INSTRUCTIONS TO FOLLOW:
Retype all of the following data line for line without any changes, leaving out the pictures.

RECORD SET:
BEGIN

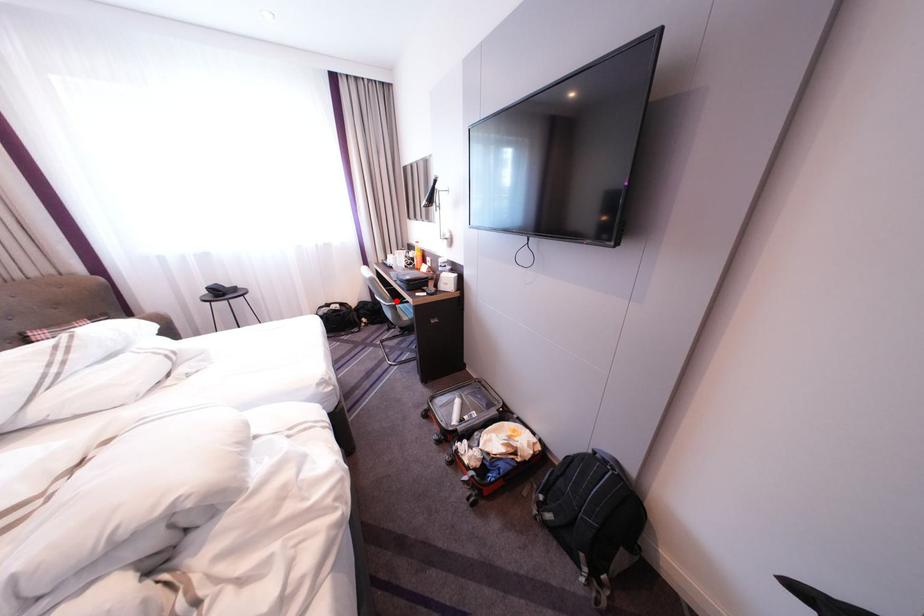
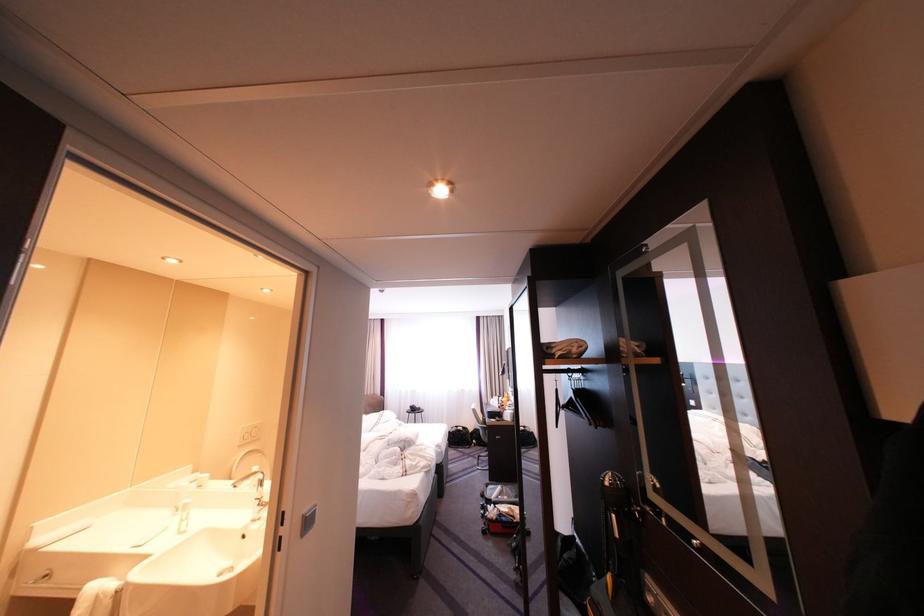
Locate, in the second image, the point that corresponds to the highlighted location in the first image.

(491, 424)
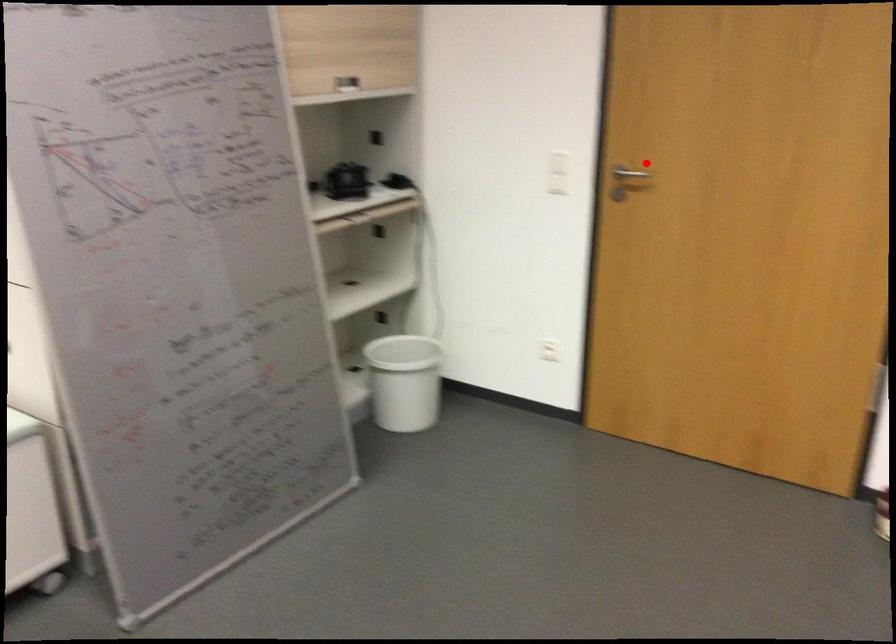
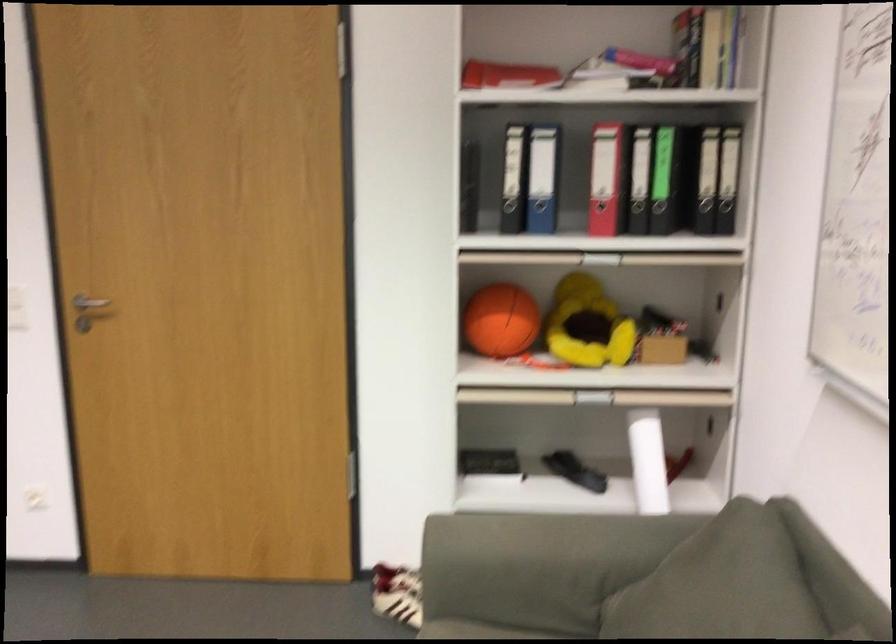
Find the pixel in the second image that matches the highlighted location in the first image.

(88, 305)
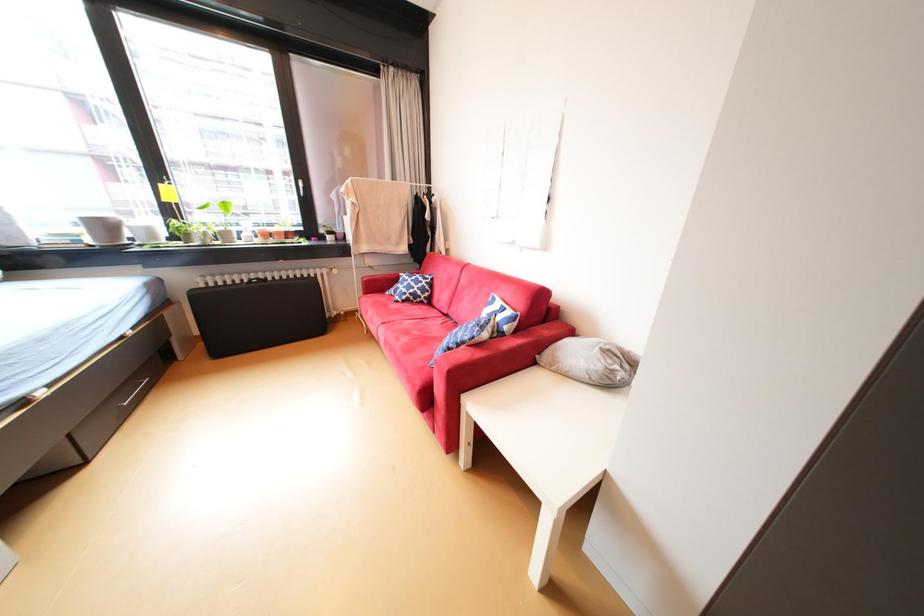
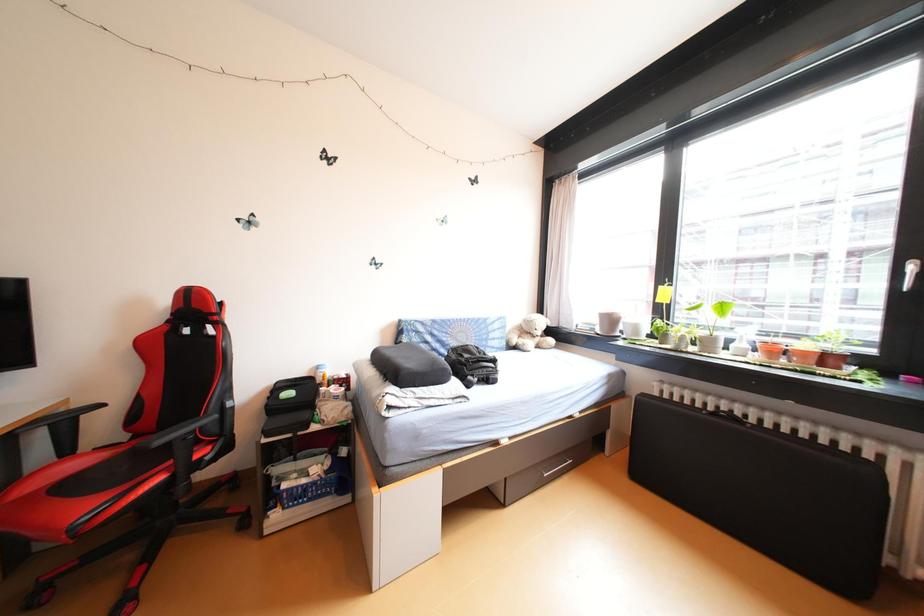
Question: The images are taken continuously from a first-person perspective. In which direction is your viewpoint rotating?

Choices:
 (A) Left
 (B) Right
 (C) Up
 (D) Down

Answer: (A)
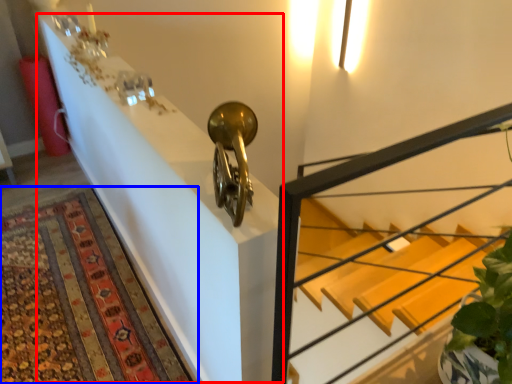
Question: Which of the following is the farthest to the observer, table (highlighted by a red box) or mat (highlighted by a blue box)?

Choices:
 (A) table
 (B) mat

Answer: (B)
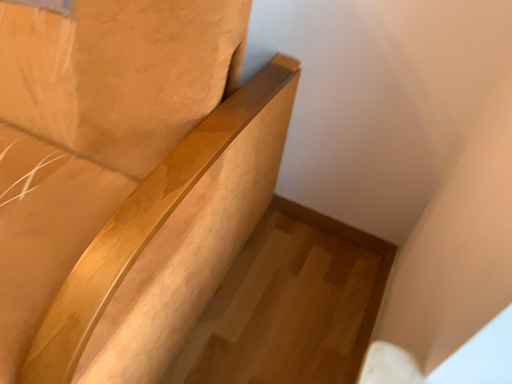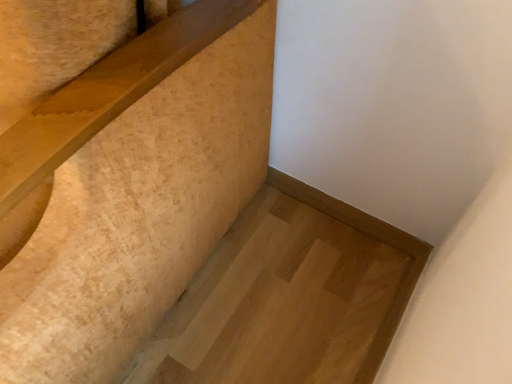
Question: Which way did the camera rotate in the video?

Choices:
 (A) rotated left
 (B) rotated right

Answer: (A)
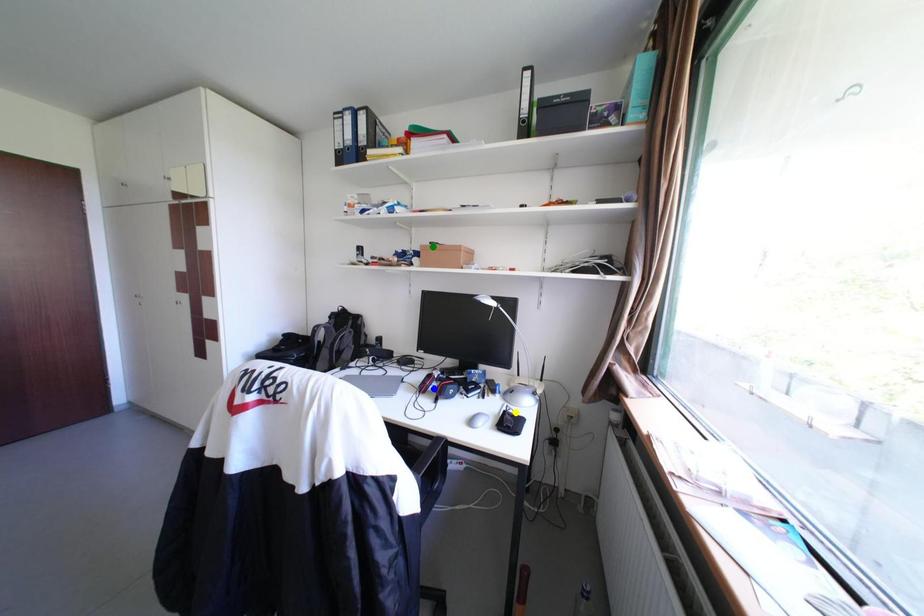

END

SOLUTION FOR THIS EXERCISE:
Locate, in the second image, the point that corresponds to the highlighted location in the first image.

(491, 424)
Find the pixel in the second image that matches the highlighted location in the first image.

(88, 305)
Question: The images are taken continuously from a first-person perspective. In which direction is your viewpoint rotating?

Choices:
 (A) Left
 (B) Right
 (C) Up
 (D) Down

Answer: (A)
Question: Which of the following is the farthest to the observer, table (highlighted by a red box) or mat (highlighted by a blue box)?

Choices:
 (A) table
 (B) mat

Answer: (B)
Question: Which way did the camera rotate in the video?

Choices:
 (A) rotated left
 (B) rotated right

Answer: (A)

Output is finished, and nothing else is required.